▶ TASK INSTRUCTIONS
Report back each line of the data that contains the word "right".

▶ Extracted data entries
▼
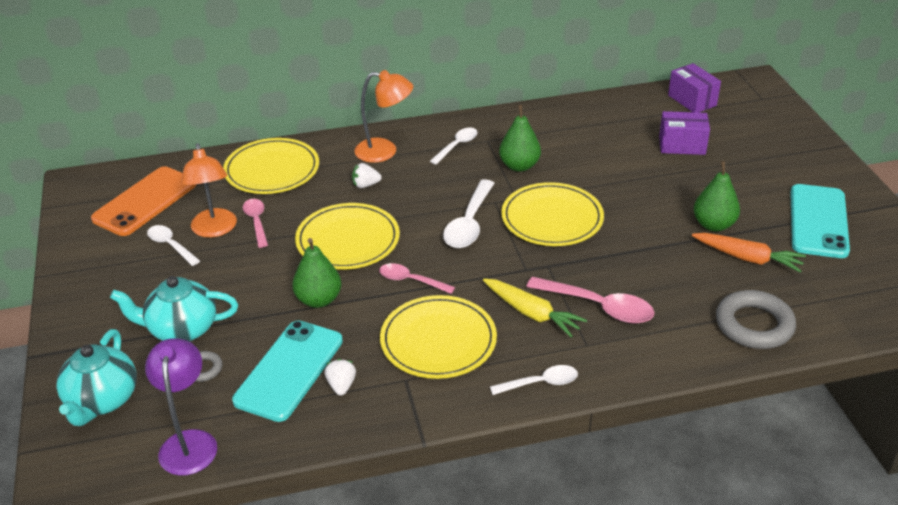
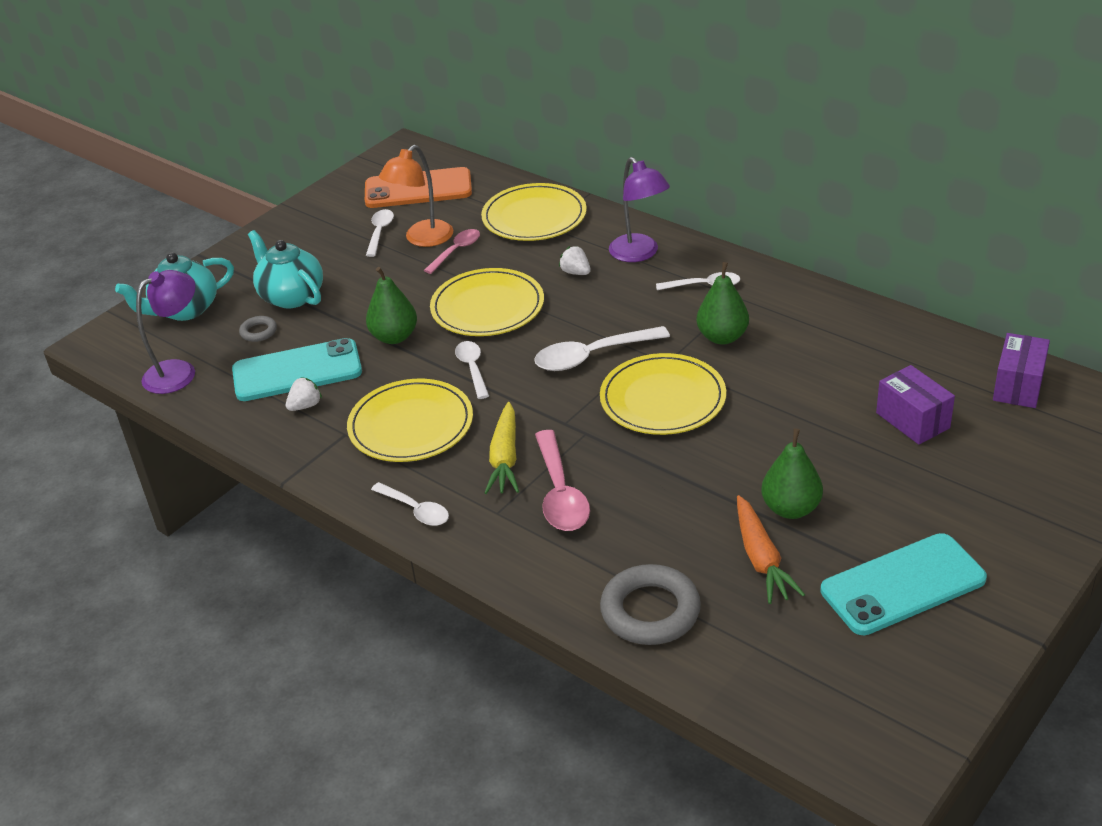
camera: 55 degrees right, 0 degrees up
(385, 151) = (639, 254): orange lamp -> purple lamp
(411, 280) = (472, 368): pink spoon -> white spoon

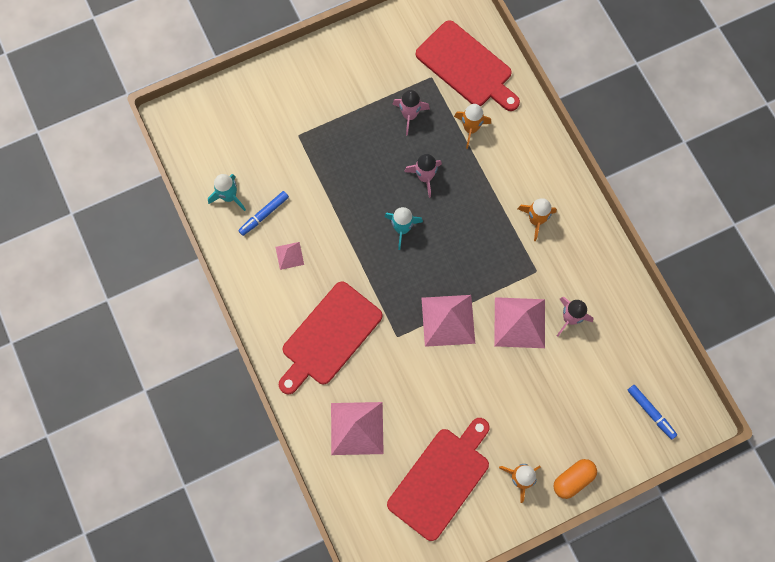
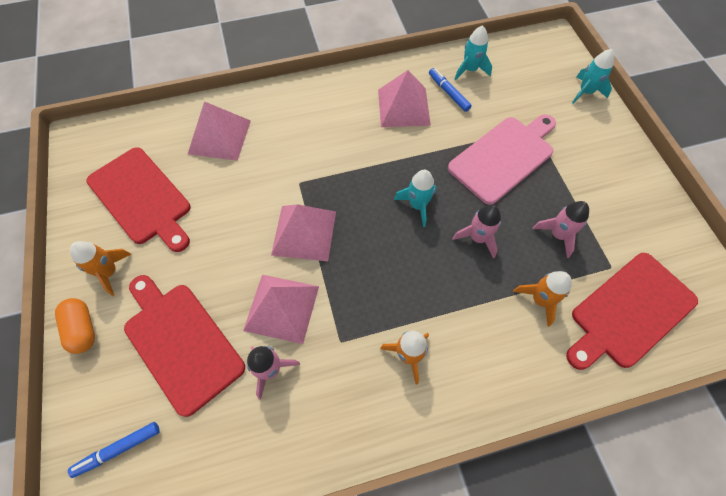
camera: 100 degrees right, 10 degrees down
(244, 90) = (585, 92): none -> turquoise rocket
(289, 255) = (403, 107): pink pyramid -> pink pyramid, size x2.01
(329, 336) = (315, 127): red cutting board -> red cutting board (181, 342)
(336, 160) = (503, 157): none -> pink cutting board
▲
▶ EXERCISE RESPONSE
camera: 55 degrees right, 0 degrees up
camera: 100 degrees right, 10 degrees down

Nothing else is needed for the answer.